**Task directions:**
Select from the data all lines with the word "diode".

######

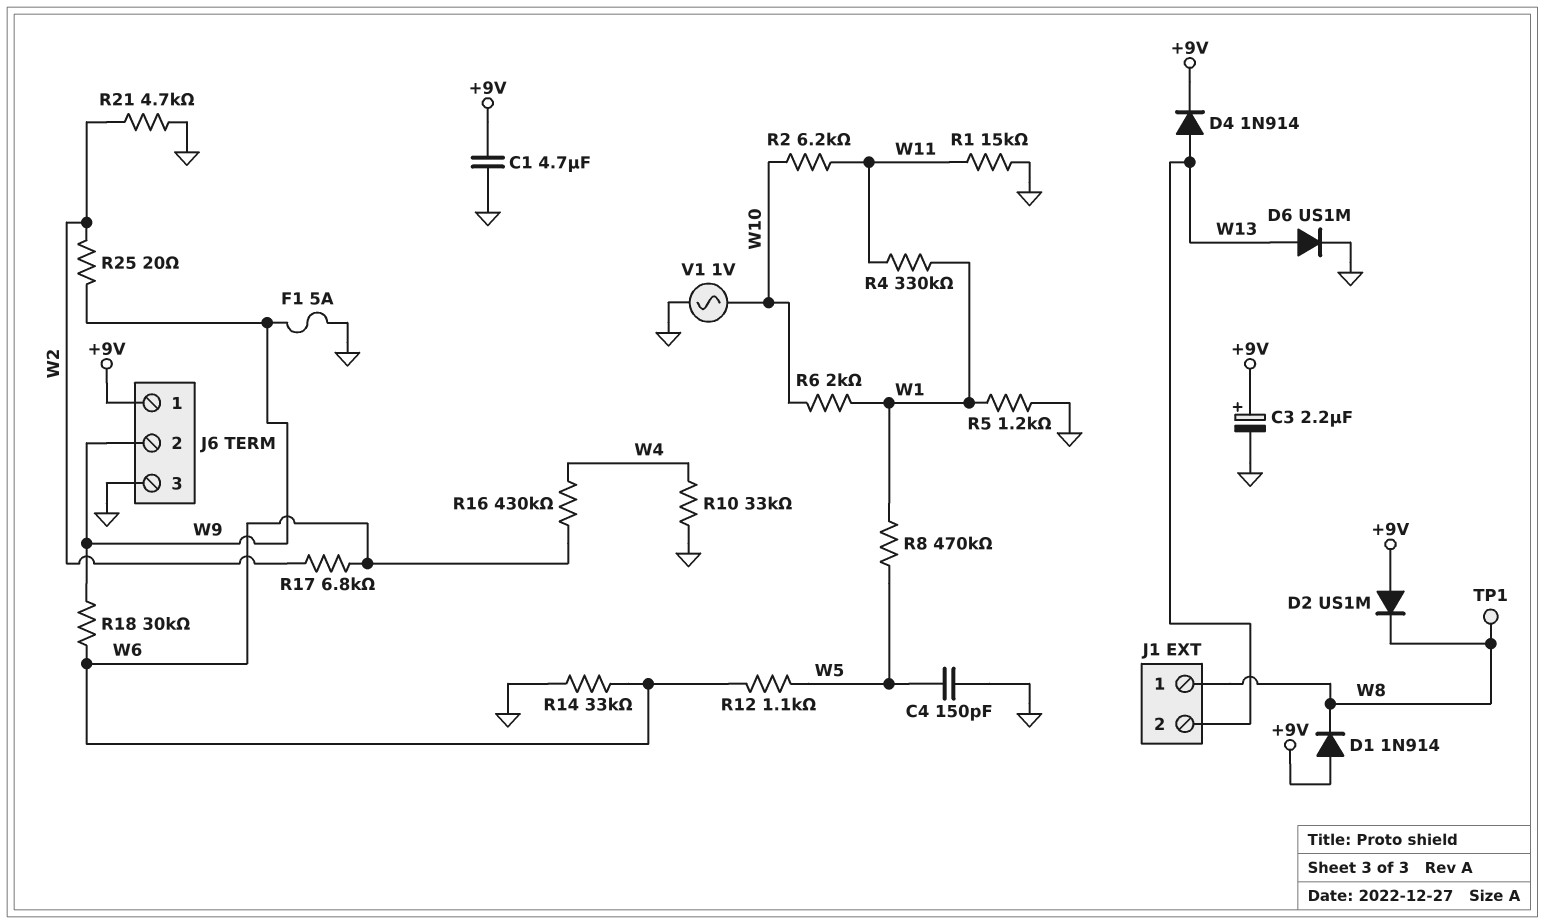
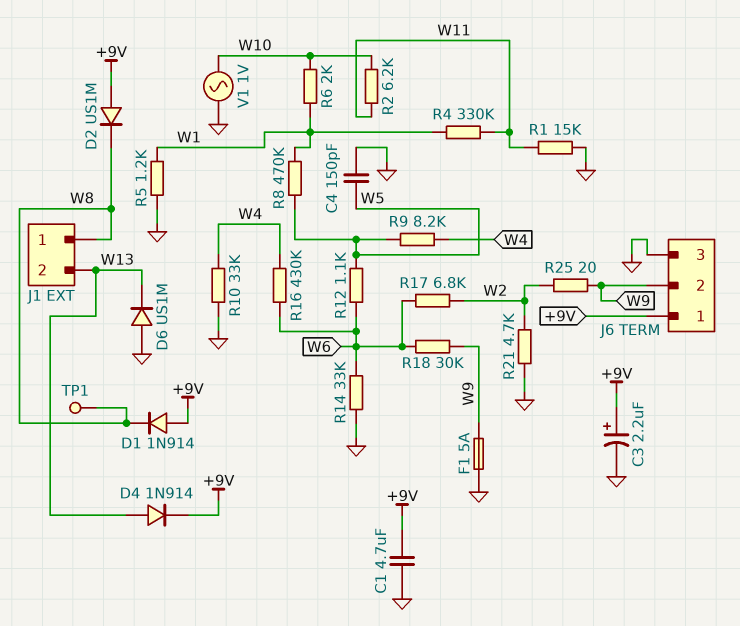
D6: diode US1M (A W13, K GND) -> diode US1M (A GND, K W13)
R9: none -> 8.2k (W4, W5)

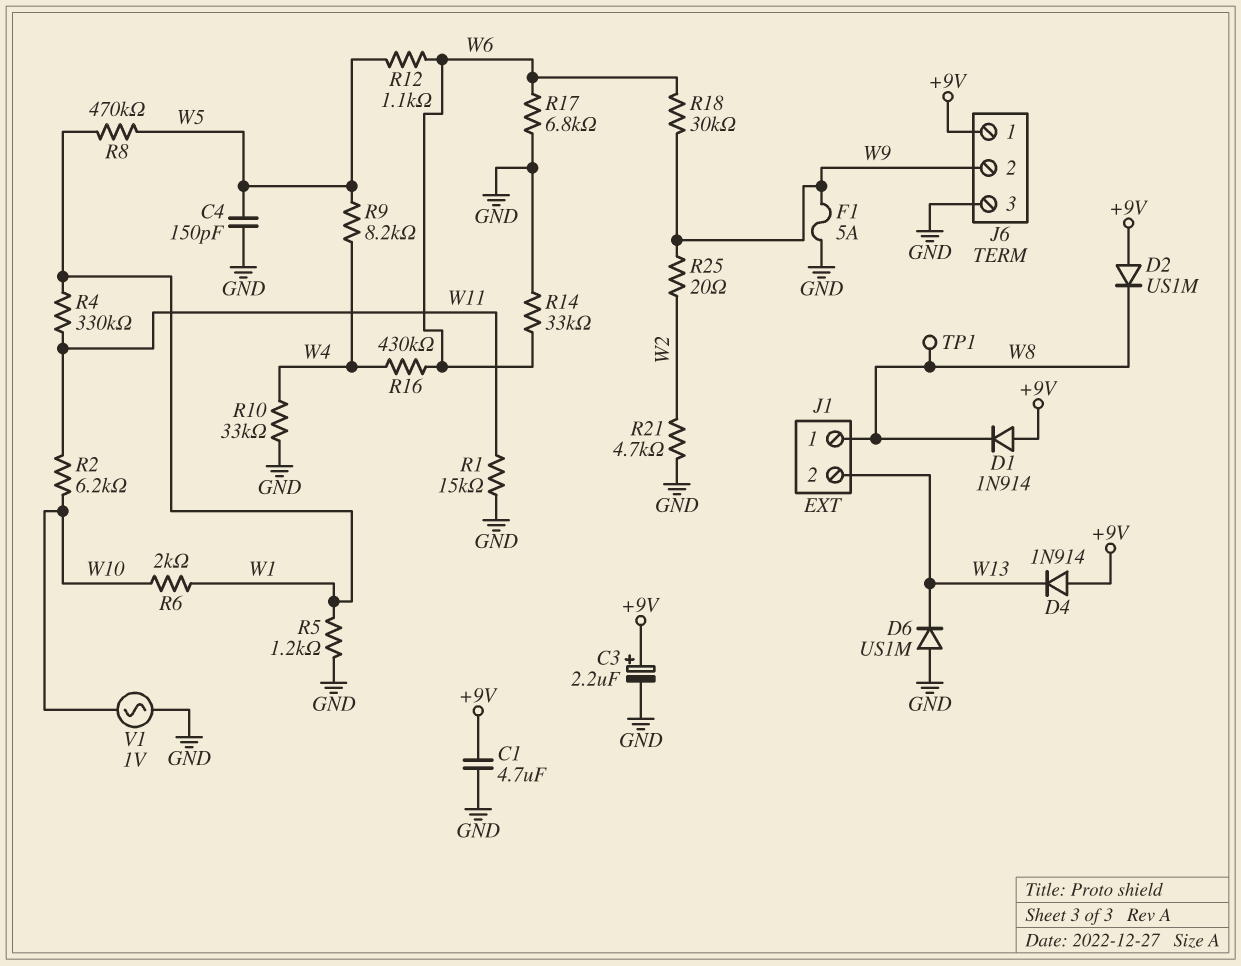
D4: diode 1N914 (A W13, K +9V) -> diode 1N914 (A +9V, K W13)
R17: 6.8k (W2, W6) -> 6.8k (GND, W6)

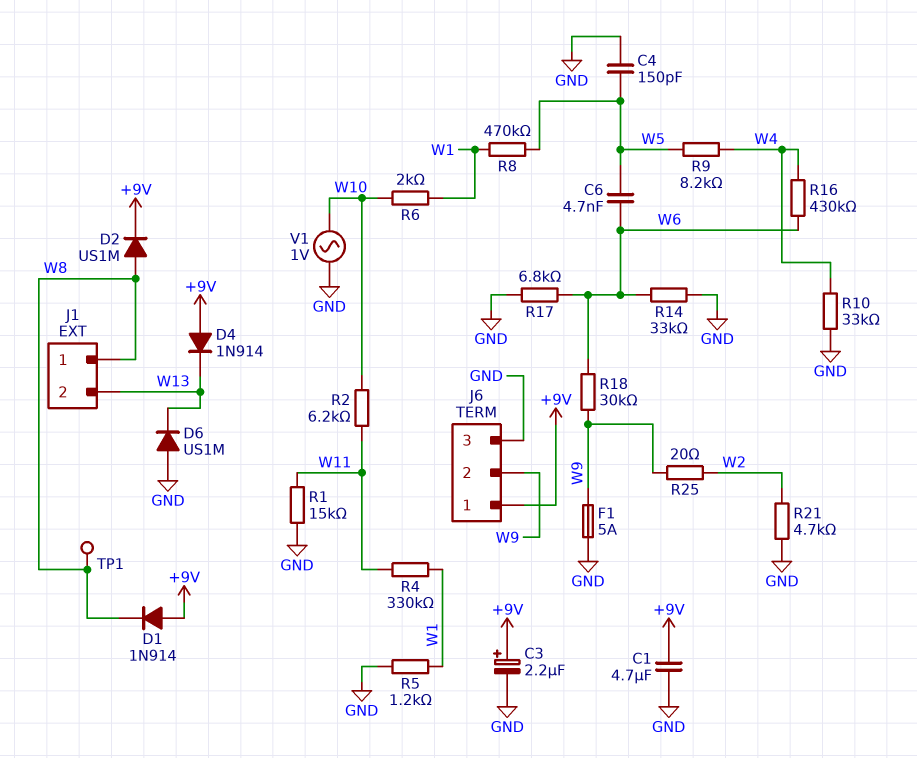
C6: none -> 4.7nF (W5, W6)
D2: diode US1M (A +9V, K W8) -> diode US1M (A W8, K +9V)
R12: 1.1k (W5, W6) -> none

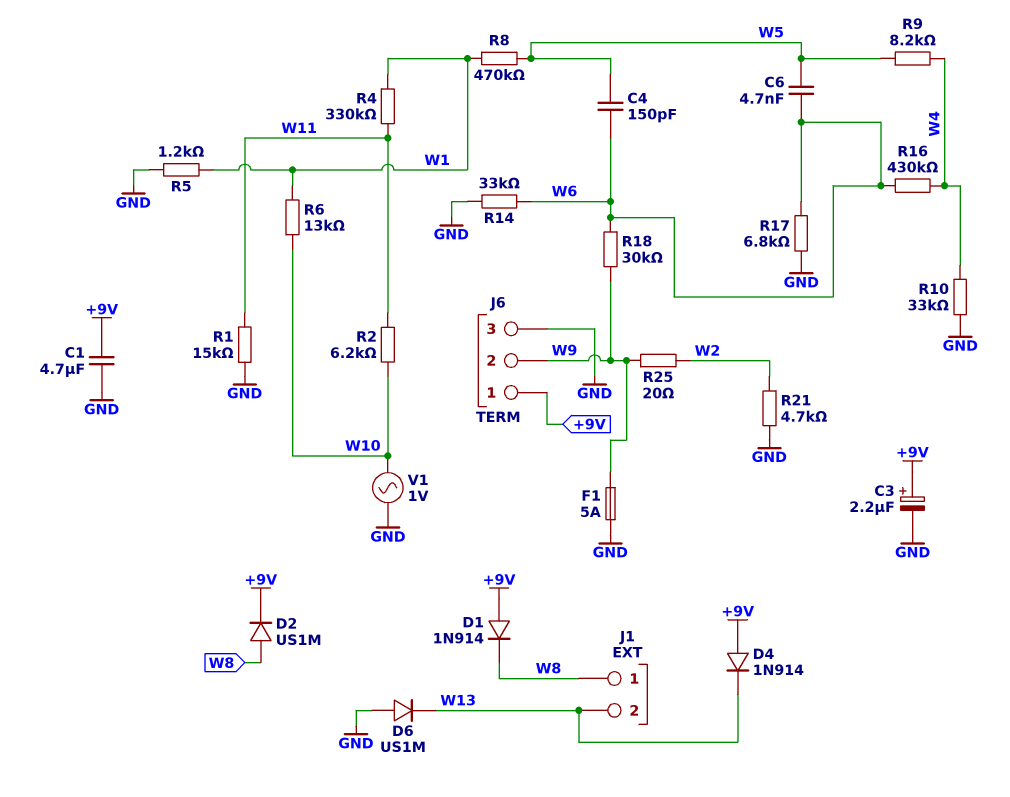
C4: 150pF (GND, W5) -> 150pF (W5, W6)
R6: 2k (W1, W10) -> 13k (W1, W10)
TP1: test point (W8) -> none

######

**Task output:**
D6: diode US1M (A W13, K GND) -> diode US1M (A GND, K W13)
D4: diode 1N914 (A W13, K +9V) -> diode 1N914 (A +9V, K W13)
D2: diode US1M (A +9V, K W8) -> diode US1M (A W8, K +9V)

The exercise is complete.